╔══

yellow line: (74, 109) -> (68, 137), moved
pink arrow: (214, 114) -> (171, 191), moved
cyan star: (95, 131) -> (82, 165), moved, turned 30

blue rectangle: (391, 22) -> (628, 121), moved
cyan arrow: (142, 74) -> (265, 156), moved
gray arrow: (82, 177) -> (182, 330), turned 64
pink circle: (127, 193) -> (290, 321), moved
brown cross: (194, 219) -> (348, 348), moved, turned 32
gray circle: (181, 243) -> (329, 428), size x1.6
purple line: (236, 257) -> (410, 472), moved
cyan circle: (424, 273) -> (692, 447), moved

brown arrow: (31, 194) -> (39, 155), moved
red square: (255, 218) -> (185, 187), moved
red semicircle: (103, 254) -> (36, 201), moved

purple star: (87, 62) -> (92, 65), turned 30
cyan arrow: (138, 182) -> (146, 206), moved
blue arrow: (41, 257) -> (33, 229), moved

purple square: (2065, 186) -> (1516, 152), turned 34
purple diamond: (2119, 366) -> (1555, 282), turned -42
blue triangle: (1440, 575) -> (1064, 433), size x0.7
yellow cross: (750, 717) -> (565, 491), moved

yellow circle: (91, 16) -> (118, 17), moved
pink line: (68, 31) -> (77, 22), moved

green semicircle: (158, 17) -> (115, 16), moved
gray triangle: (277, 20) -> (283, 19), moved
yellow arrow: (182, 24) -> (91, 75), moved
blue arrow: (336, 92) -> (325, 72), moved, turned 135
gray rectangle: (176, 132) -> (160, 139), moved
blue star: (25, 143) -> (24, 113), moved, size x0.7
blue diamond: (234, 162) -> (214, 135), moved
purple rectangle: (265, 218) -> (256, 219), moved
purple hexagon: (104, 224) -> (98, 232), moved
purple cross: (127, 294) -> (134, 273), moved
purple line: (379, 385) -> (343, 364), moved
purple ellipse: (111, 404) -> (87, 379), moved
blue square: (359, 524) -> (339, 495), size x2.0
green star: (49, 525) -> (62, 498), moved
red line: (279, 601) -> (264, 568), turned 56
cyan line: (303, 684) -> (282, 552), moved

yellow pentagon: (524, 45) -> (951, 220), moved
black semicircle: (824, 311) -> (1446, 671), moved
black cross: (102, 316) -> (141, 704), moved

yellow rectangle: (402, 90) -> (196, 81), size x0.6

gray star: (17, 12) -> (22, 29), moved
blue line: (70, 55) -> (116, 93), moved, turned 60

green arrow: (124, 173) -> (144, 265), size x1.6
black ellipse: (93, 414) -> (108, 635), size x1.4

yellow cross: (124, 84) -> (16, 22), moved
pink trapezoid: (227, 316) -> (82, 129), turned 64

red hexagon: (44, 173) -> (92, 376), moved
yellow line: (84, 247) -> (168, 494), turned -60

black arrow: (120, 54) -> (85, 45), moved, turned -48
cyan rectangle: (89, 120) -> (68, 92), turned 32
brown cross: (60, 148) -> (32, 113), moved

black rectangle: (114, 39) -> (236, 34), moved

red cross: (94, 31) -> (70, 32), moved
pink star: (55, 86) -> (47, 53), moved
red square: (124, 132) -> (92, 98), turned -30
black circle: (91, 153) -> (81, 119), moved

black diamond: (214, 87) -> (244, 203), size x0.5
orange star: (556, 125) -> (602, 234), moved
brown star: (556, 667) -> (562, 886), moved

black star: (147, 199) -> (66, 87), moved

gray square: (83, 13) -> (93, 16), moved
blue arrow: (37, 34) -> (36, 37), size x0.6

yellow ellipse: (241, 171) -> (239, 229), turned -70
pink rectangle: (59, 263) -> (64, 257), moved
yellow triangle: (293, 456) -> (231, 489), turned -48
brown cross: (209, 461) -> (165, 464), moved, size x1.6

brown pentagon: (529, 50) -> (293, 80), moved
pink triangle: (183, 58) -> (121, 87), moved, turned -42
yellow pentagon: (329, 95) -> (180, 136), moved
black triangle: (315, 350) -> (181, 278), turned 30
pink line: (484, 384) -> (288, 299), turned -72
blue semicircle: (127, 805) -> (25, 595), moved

╚══

Look over the records above and say, with no extra words, how many lines include "triangle".

5